Supplied information –
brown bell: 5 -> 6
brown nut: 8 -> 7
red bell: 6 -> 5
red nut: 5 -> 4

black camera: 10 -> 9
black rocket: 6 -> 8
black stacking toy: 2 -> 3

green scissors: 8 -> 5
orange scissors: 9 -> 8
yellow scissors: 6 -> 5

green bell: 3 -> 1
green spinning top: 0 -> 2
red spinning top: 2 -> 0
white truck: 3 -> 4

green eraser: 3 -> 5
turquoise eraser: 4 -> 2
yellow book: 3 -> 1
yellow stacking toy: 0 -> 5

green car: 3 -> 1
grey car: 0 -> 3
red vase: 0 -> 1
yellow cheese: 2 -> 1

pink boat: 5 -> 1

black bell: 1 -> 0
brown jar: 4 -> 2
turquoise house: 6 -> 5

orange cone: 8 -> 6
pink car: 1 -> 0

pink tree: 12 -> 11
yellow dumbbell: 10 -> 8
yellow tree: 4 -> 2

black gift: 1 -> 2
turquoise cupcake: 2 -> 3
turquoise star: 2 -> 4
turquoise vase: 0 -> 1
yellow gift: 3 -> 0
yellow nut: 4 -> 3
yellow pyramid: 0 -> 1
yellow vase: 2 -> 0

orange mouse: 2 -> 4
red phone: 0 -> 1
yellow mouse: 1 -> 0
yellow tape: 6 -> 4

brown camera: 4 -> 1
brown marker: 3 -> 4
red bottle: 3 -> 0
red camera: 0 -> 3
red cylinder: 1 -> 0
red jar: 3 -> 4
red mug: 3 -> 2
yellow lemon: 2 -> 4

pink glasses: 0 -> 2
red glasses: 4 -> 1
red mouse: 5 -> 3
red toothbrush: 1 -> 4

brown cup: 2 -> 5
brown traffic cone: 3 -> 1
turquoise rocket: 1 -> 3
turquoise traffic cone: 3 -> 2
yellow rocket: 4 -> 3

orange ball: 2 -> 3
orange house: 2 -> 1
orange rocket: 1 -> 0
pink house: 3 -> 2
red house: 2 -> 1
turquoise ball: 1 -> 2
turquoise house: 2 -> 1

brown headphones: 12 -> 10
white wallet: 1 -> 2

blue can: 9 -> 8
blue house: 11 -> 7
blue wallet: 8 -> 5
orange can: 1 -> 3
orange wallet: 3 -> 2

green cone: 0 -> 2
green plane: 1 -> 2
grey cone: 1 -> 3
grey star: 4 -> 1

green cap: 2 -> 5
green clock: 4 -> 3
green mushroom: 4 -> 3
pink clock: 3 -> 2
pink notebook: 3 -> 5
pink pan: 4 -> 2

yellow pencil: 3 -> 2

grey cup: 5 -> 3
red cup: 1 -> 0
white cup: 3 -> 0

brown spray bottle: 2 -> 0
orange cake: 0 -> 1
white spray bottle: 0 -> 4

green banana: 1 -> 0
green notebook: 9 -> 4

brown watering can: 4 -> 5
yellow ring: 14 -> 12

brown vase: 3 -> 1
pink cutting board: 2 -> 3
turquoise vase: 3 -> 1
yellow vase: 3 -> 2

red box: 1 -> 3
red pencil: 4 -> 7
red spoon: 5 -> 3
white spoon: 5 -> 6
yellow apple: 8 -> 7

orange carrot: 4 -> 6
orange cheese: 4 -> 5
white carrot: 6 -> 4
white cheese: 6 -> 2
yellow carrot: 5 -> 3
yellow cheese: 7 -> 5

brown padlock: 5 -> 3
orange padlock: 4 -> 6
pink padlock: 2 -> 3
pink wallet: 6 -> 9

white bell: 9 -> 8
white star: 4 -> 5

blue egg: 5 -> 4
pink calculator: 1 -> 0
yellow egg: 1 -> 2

Task details –
What lines in the data above carry "traffic"? Return them all.

Result –
brown traffic cone: 3 -> 1
turquoise traffic cone: 3 -> 2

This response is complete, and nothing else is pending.